# [WORK TO DO]
Show every line of the records that contains the string "acciaccatura", with case counting.

(Dataset excerpts)

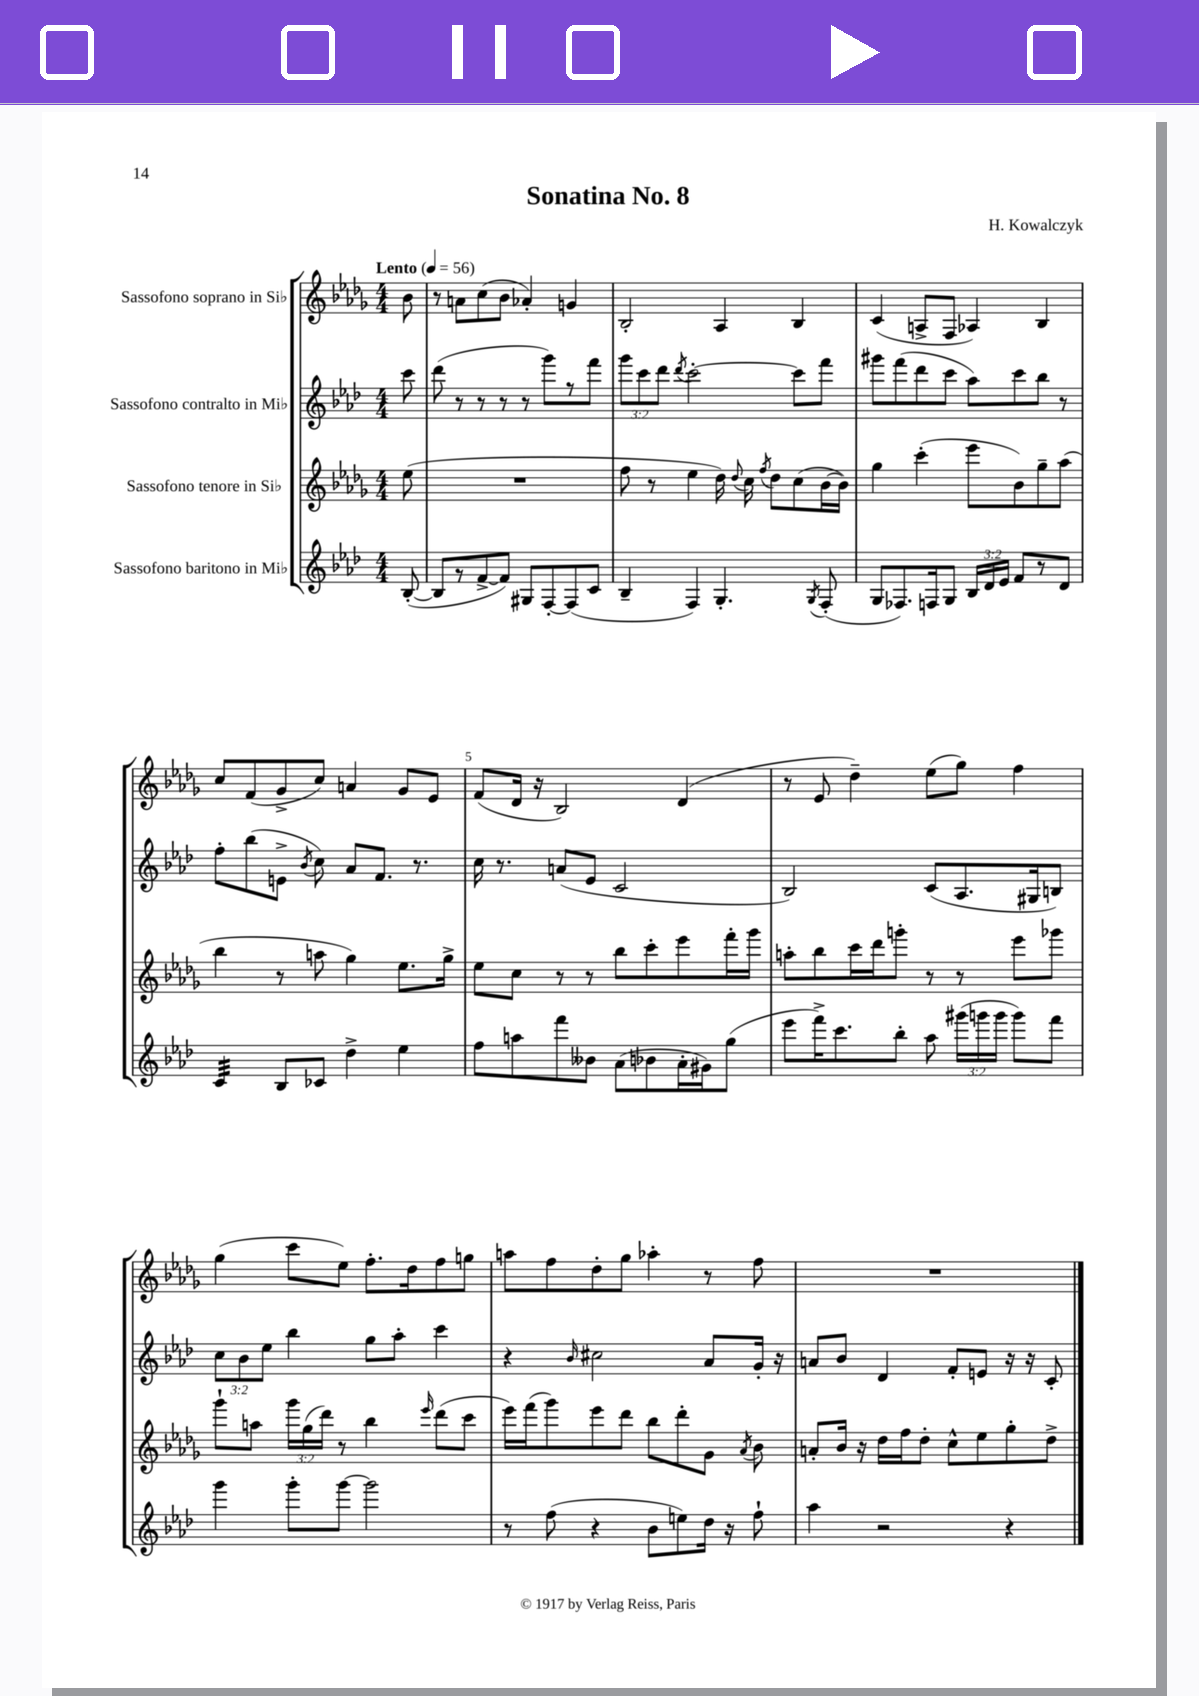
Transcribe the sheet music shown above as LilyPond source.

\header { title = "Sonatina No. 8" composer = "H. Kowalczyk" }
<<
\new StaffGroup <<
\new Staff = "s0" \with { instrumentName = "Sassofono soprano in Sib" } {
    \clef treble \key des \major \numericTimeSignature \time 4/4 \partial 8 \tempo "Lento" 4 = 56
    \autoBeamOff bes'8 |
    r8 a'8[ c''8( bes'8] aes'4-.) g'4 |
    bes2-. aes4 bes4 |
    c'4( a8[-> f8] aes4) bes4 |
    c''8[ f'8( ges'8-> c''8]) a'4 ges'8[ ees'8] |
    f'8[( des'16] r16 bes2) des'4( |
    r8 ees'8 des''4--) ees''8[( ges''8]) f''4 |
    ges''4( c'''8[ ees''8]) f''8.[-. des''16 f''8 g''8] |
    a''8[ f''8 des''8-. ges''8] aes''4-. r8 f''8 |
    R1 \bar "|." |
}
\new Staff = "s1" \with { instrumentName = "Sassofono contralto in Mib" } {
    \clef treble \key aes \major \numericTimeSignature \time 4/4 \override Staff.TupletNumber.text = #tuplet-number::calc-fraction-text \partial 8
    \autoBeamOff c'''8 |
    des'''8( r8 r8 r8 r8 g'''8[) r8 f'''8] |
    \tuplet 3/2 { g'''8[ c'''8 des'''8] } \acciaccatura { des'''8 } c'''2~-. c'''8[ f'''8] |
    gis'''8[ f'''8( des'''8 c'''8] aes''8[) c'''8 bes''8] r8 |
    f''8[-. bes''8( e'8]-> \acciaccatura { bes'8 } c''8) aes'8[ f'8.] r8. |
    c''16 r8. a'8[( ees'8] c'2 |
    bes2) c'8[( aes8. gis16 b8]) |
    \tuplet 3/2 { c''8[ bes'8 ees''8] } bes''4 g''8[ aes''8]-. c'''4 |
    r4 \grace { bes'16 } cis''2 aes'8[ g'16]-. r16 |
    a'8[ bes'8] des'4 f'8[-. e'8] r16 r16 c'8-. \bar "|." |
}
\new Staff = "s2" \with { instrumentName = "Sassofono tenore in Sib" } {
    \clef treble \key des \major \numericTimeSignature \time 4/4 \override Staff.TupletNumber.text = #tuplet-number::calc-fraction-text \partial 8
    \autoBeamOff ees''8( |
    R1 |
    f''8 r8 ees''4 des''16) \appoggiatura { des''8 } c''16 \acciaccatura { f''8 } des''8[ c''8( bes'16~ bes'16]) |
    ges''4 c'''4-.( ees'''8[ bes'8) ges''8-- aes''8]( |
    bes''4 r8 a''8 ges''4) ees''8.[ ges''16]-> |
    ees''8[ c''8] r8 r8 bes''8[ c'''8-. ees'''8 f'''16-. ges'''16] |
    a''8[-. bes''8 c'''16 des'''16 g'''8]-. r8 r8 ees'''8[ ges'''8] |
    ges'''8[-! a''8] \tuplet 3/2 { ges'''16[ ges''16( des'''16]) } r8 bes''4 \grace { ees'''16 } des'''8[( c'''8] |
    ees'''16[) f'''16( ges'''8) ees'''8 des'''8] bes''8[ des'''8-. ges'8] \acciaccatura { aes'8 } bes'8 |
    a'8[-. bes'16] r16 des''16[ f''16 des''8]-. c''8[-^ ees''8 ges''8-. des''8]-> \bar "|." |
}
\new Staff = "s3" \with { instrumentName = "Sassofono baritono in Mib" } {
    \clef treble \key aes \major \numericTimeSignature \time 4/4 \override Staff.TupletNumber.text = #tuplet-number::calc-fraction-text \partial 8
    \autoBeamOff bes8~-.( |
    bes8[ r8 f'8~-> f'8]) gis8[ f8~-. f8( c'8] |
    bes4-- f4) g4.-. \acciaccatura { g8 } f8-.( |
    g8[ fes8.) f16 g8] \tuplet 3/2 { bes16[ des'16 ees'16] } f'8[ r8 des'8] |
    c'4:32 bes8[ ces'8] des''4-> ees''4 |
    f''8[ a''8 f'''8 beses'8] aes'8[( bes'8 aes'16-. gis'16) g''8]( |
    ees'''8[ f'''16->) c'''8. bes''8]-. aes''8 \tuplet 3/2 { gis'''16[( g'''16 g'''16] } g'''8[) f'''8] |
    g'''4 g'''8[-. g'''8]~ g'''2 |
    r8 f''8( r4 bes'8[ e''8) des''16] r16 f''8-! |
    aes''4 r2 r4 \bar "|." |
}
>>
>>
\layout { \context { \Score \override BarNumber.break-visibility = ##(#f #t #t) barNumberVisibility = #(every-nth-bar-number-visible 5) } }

# [WRITTEN SOLUTION]
    \tuplet 3/2 { g'''8[ c'''8 des'''8] } \acciaccatura { des'''8 } c'''2~-. c'''8[ f'''8] |
    f''8[-. bes''8( e'8]-> \acciaccatura { bes'8 } c''8) aes'8[ f'8.] r8. |
    f''8 r8 ees''4 des''16) \appoggiatura { des''8 } c''16 \acciaccatura { f''8 } des''8[ c''8( bes'16~ bes'16]) |
    ees'''16[) f'''16( ges'''8) ees'''8 des'''8] bes''8[ des'''8-. ges'8] \acciaccatura { aes'8 } bes'8 |
    bes4-- f4) g4.-. \acciaccatura { g8 } f8-.( |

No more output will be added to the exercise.